(Detected change data)
++++++++

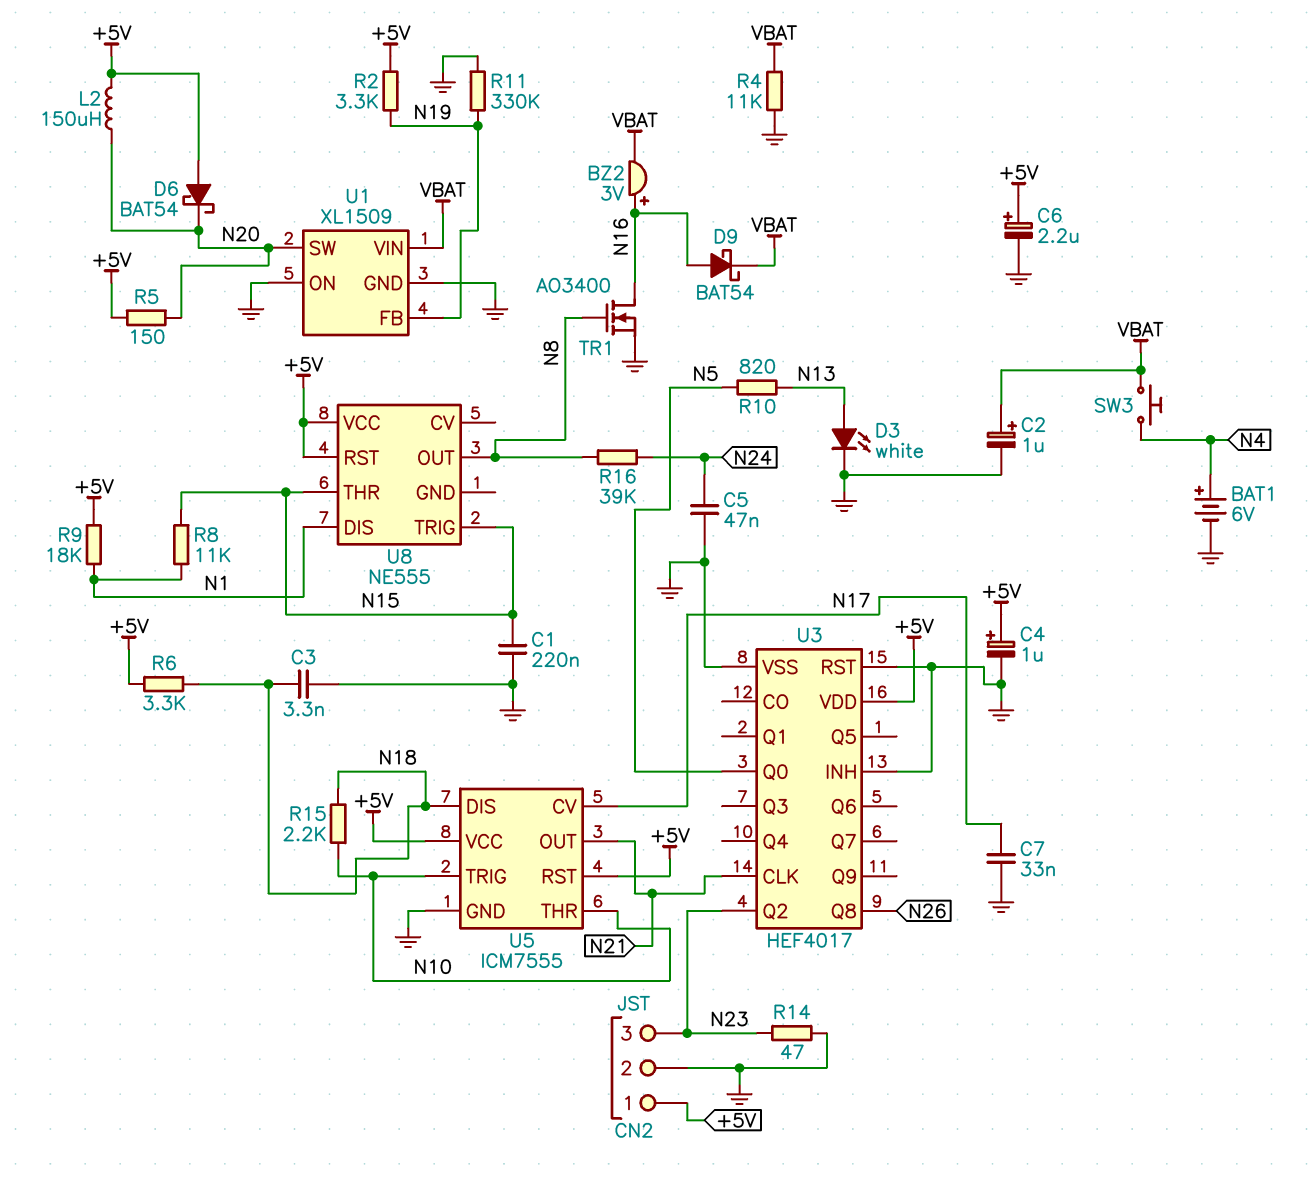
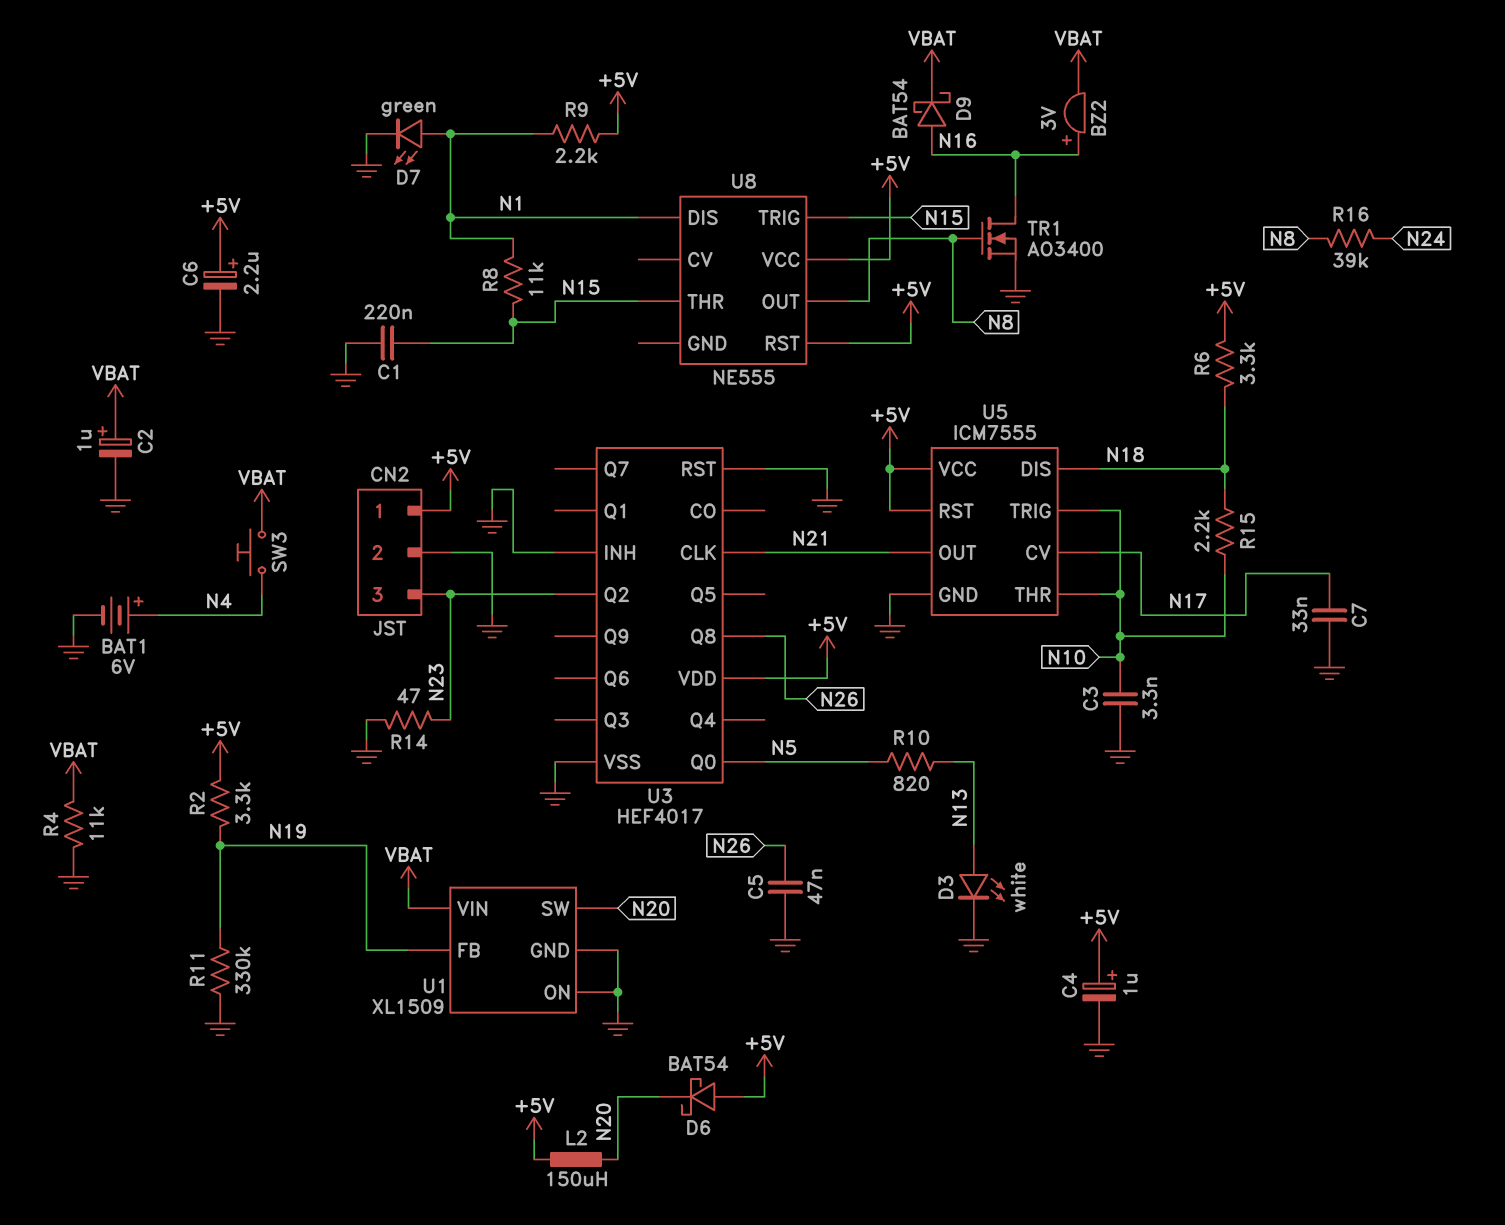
C3: 3.3nF (GND, N18) -> 3.3nF (GND, N10)
C5: 47nF (GND, N24) -> 47nF (GND, N26)
D7: none -> LED green (A N1, K GND)
R5: 150 (+5V, N20) -> none
R9: 18k (+5V, N1) -> 2.2k (+5V, N1)

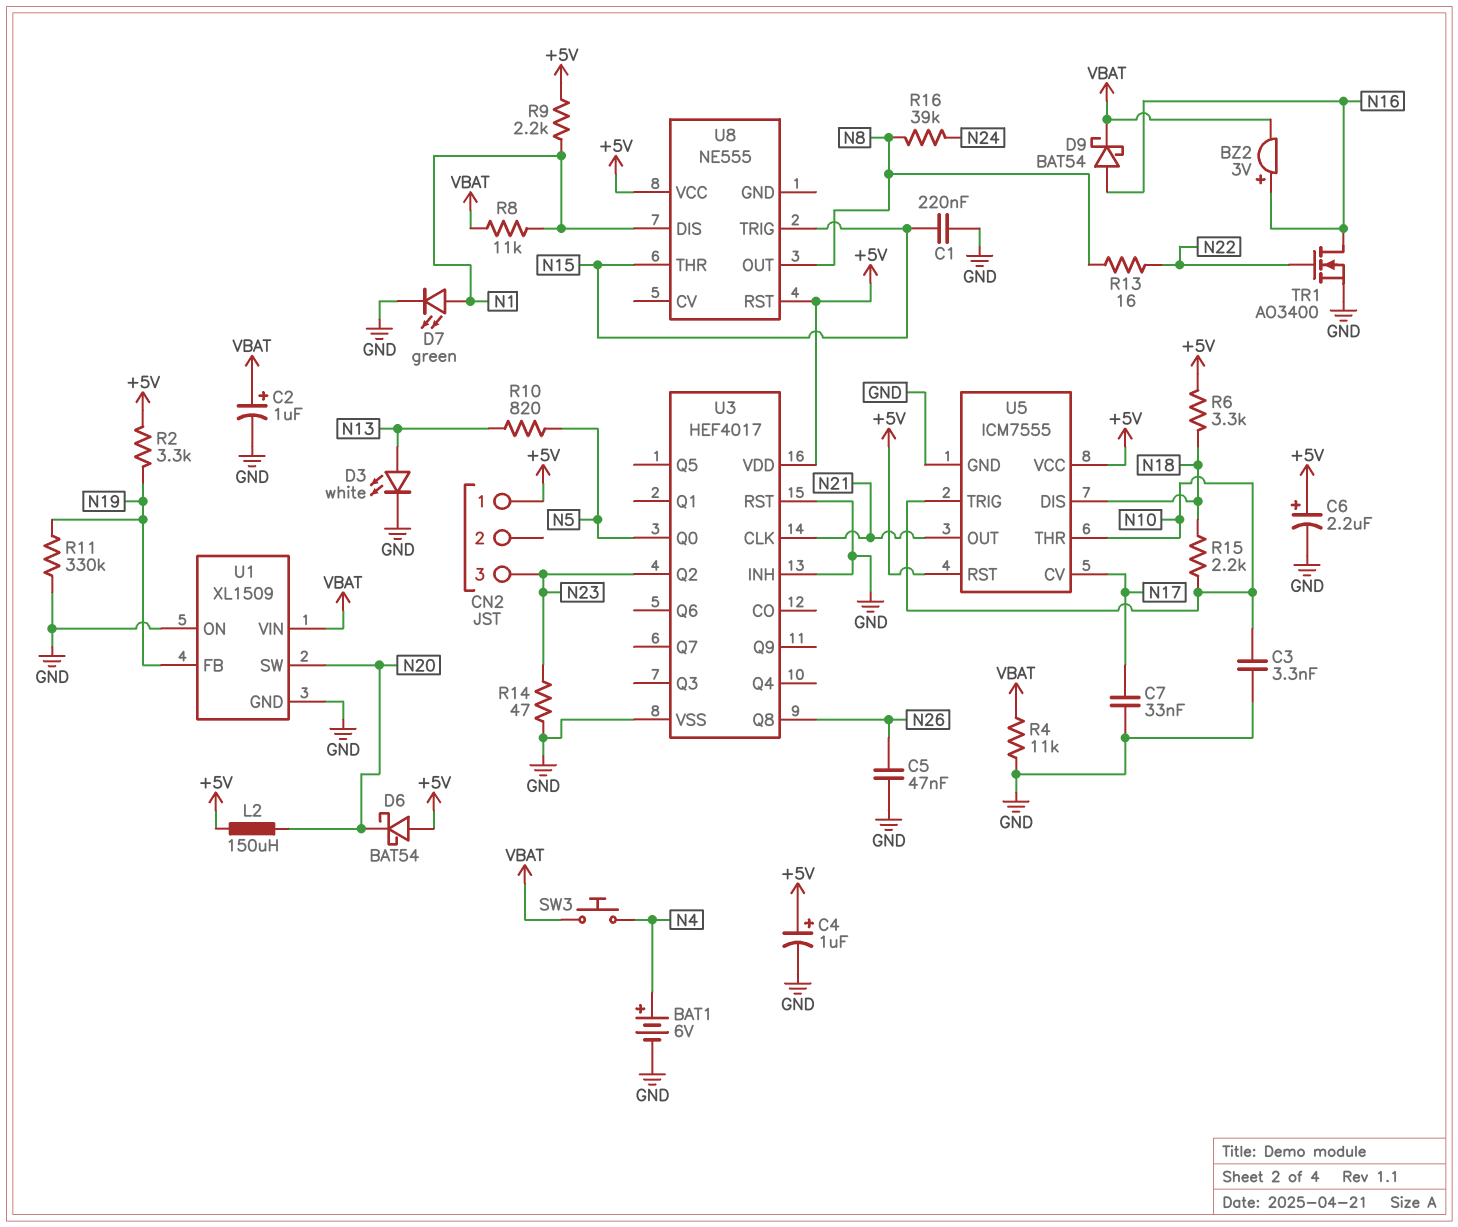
CN2 pin 2: GND -> none
R8: 11k (N1, N15) -> 11k (N1, VBAT)
R13: none -> 16 (N8, N22)
TR1: NMOS AO3400 (G N8, D N16, S GND) -> NMOS AO3400 (G N22, D N16, S GND)

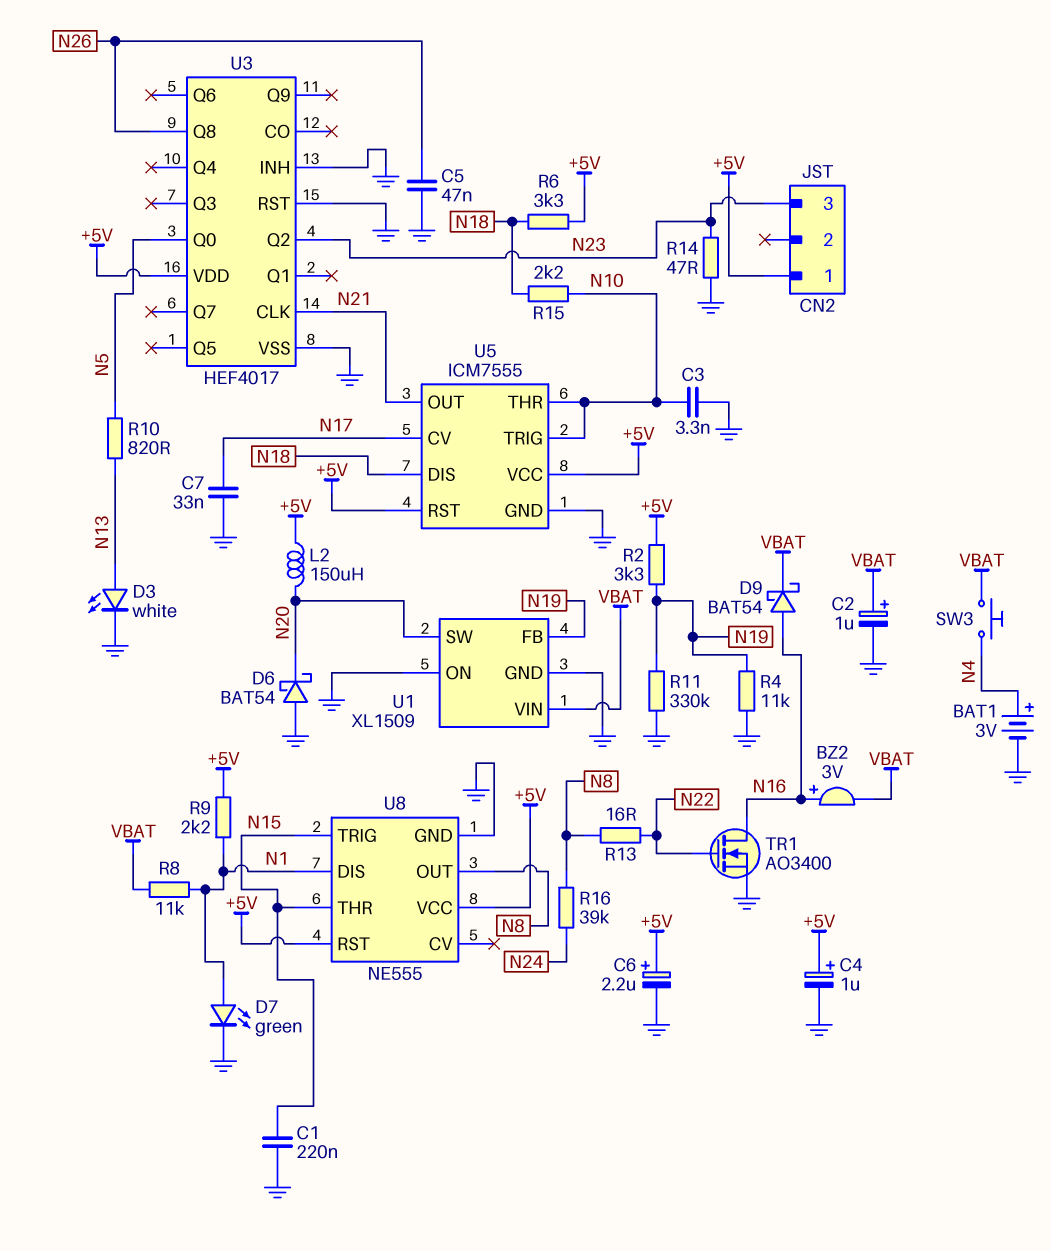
BAT1: 6V (plus N4, minus GND) -> 3V (plus N4, minus GND)
D6: schottky BAT54 (A +5V, K N20) -> schottky BAT54 (A GND, K N20)
R4: 11k (GND, VBAT) -> 11k (GND, N19)
U8 pin GND: none -> GND

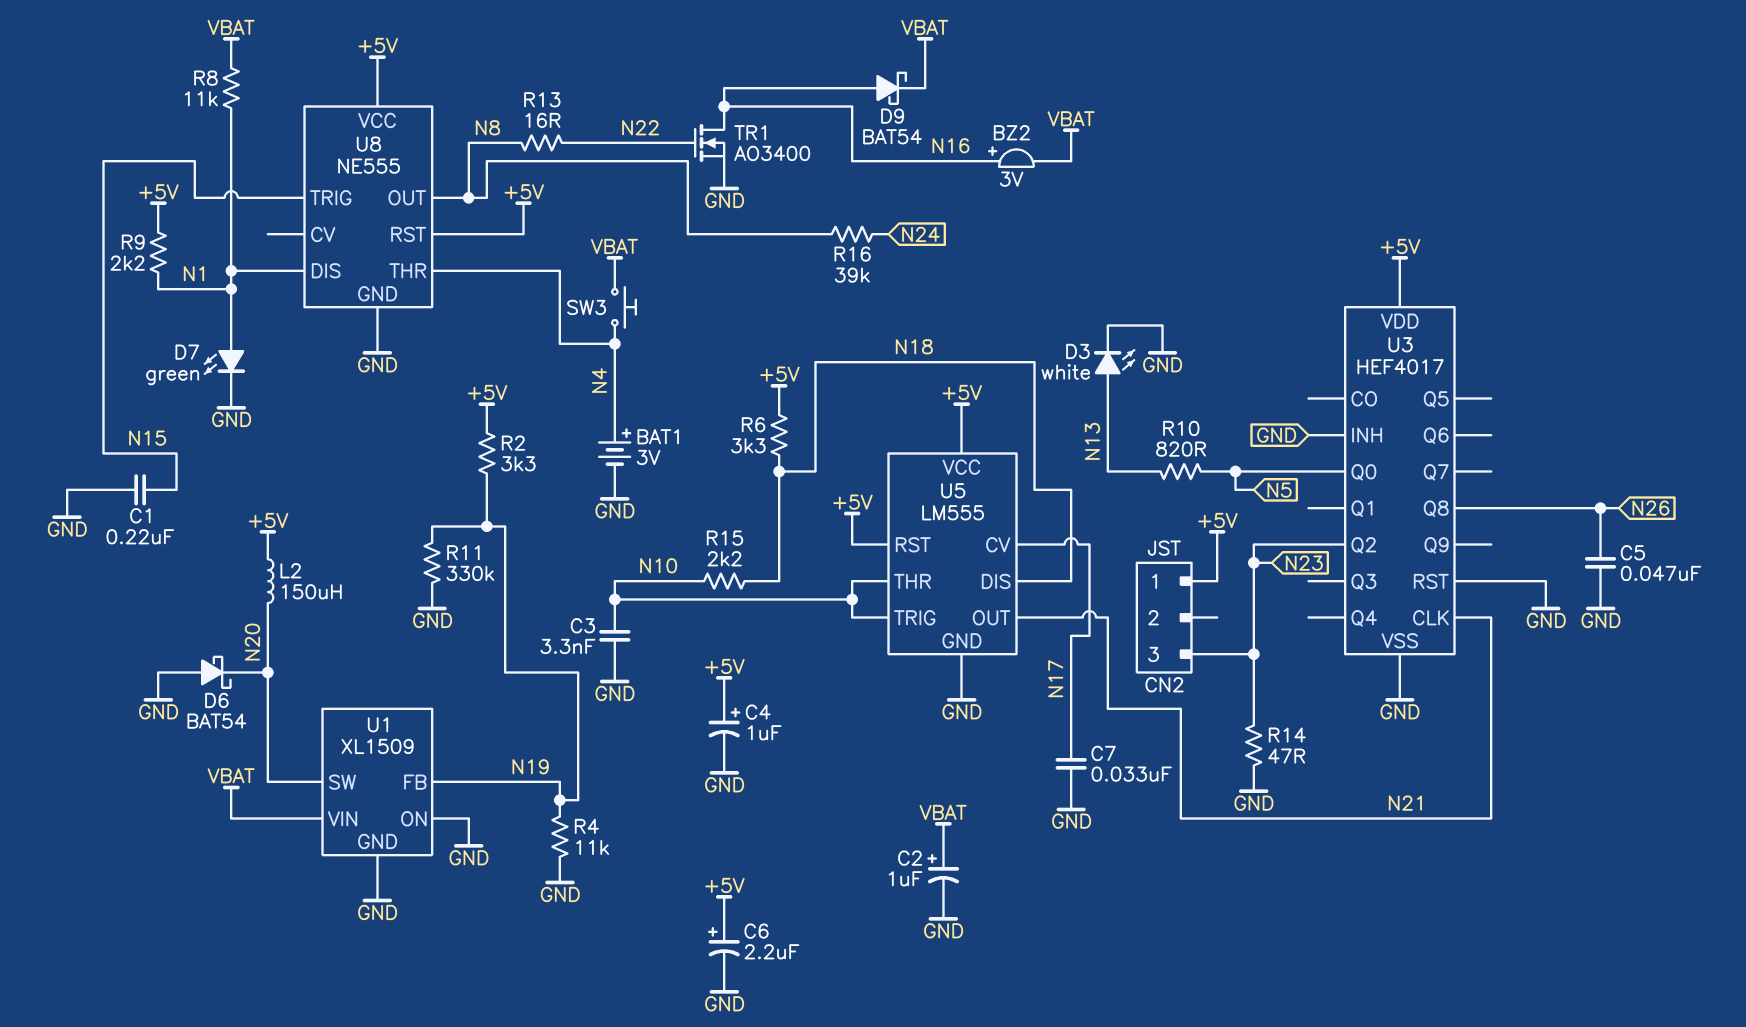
U5: ICM7555 -> LM555
U8 pin THR: N15 -> N4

++++++++

■ Exercise brief:
Gather from the data above every line with the string "VBAT".

■ Answer for this exercise:
R8: 11k (N1, N15) -> 11k (N1, VBAT)
R4: 11k (GND, VBAT) -> 11k (GND, N19)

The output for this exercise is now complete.